EXERCISE INPUT below:

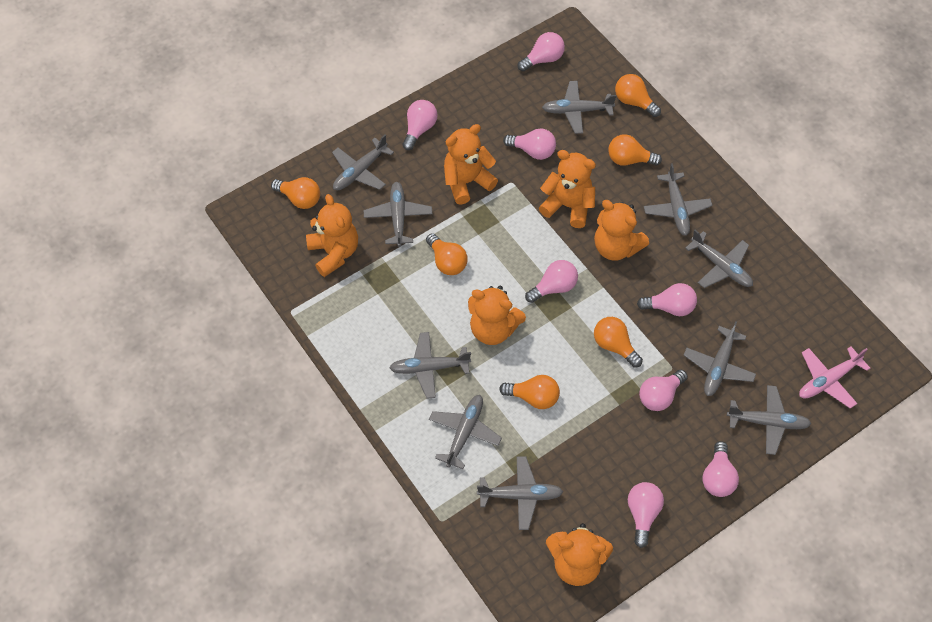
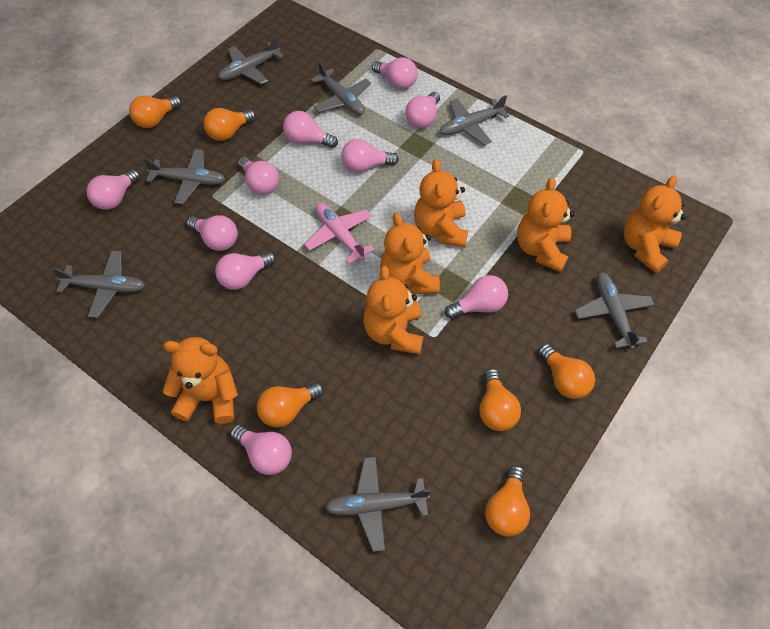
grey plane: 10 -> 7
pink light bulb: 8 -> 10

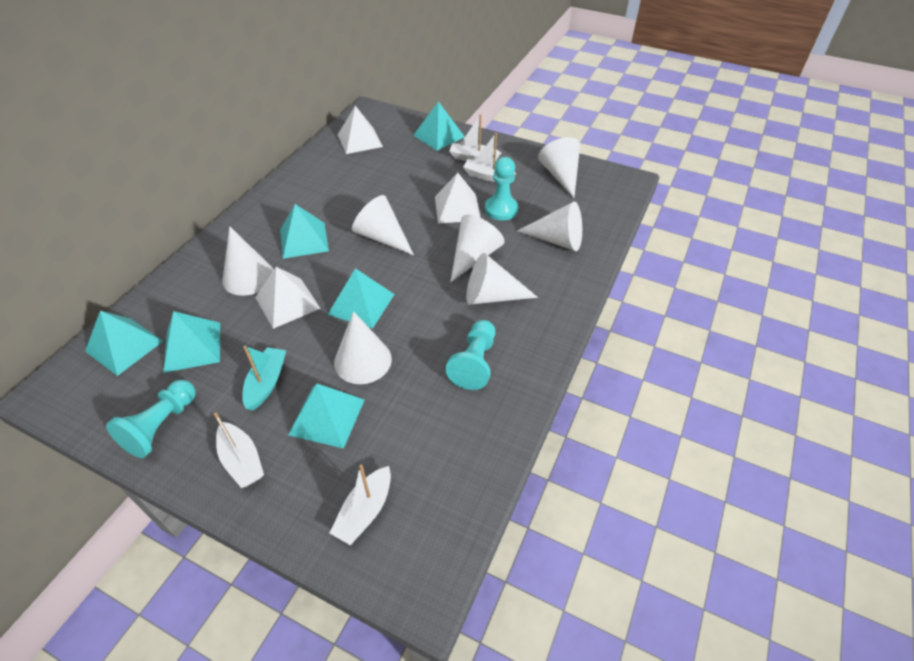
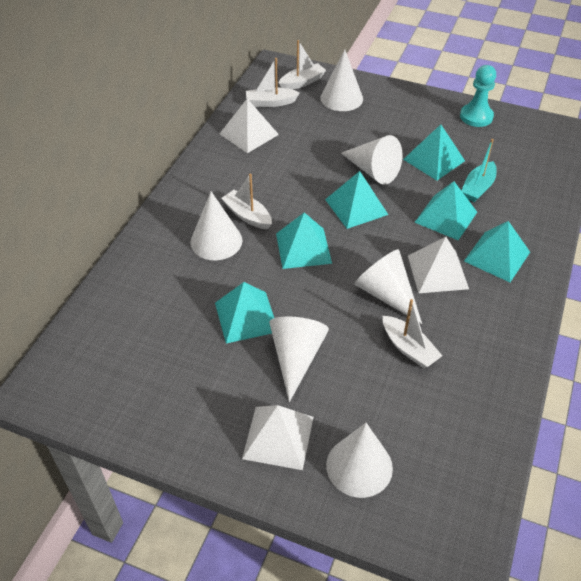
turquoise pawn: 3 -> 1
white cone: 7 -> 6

End of EXERCISE INPUT.
EXERCISE INPUT below:

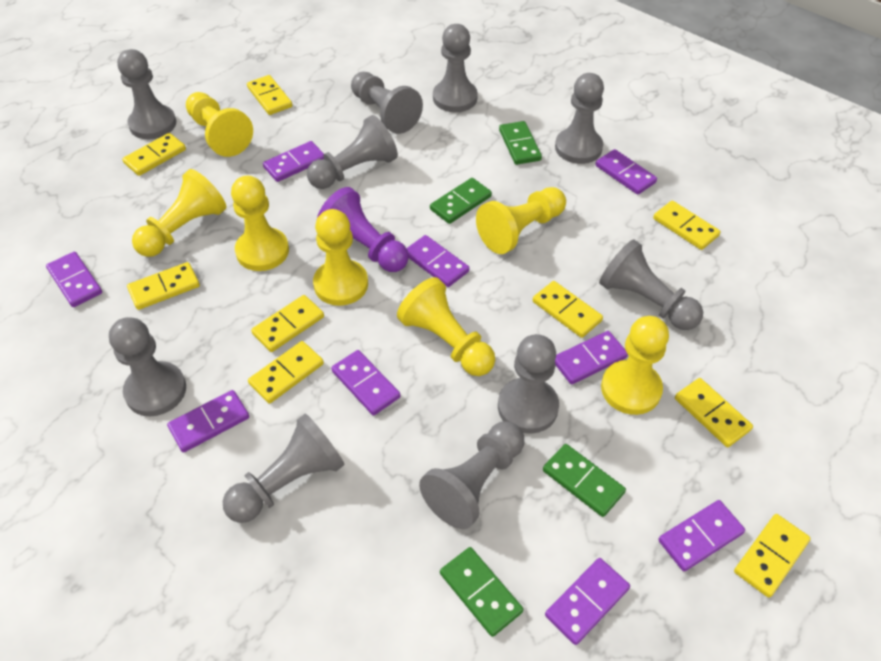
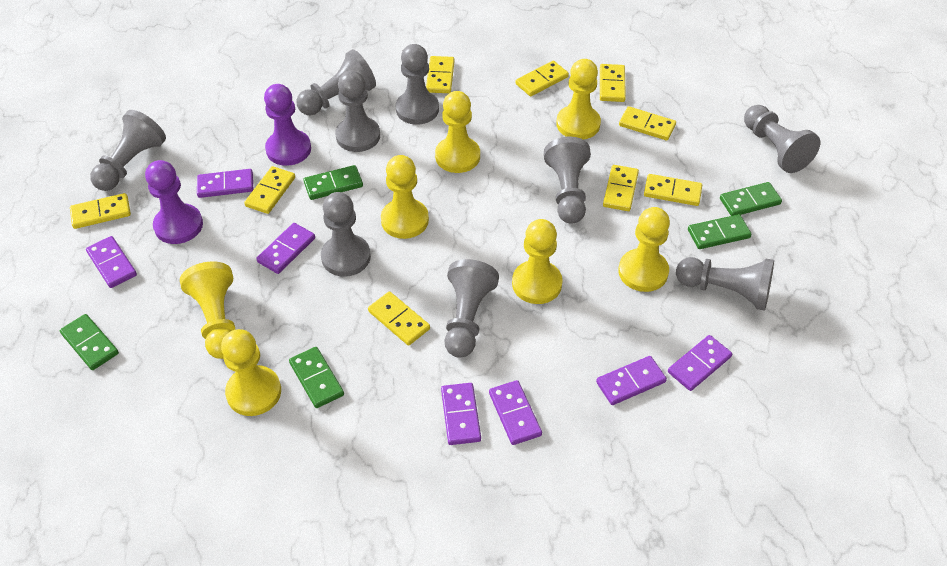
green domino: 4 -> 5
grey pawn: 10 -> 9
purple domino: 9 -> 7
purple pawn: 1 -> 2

End of EXERCISE INPUT.
EXERCISE INPUT below:

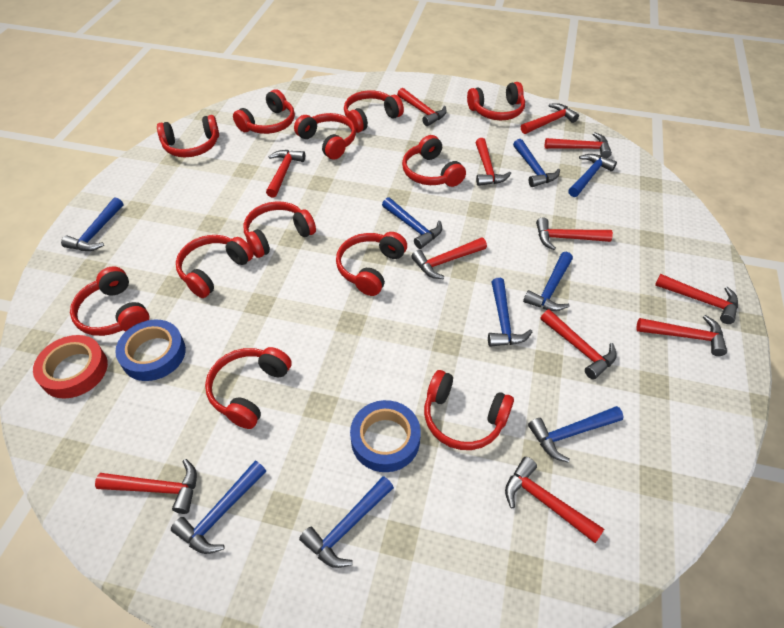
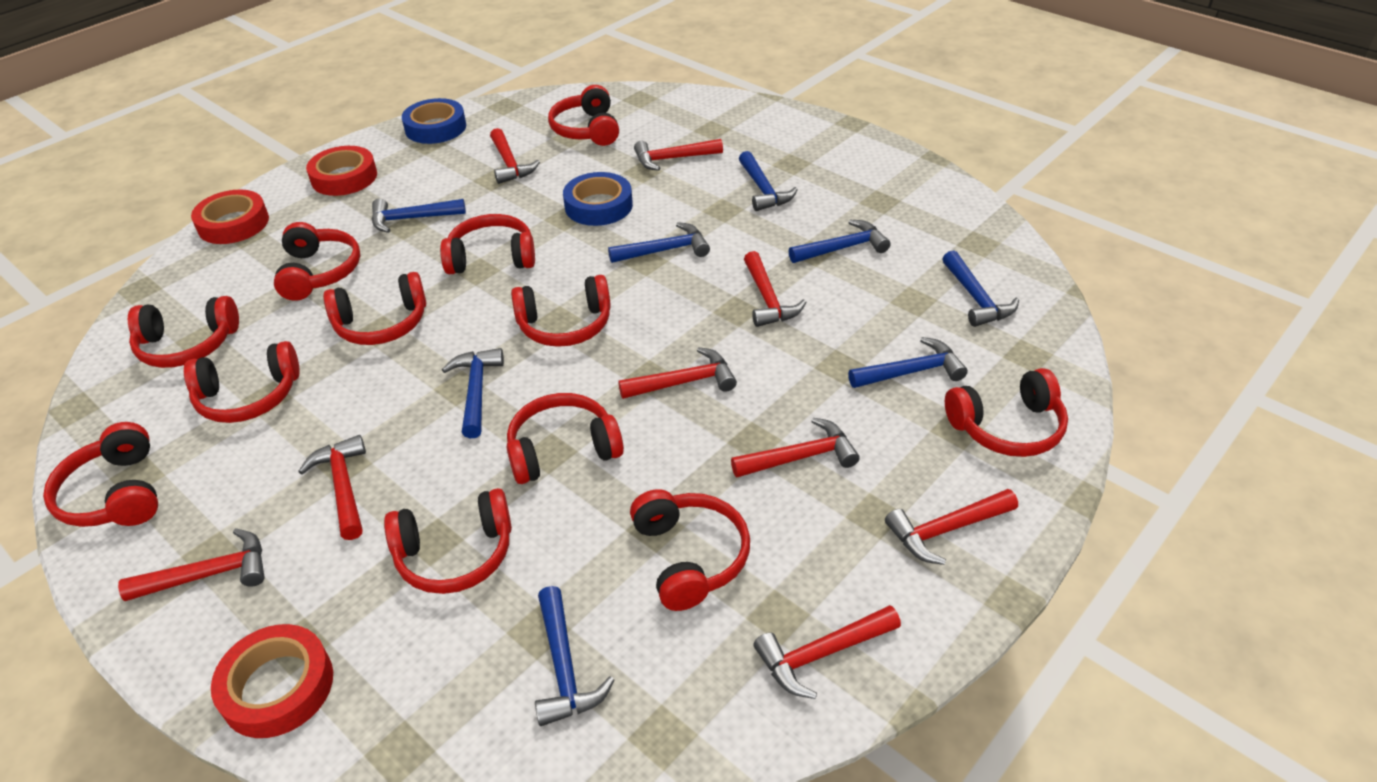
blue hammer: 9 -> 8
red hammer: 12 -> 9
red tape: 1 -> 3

End of EXERCISE INPUT.

**TRY IT:** Each line of the entries above that includes the string "pawn" should be copied out.

**RESPONSE TO THIS TASK:**
turquoise pawn: 3 -> 1
grey pawn: 10 -> 9
purple pawn: 1 -> 2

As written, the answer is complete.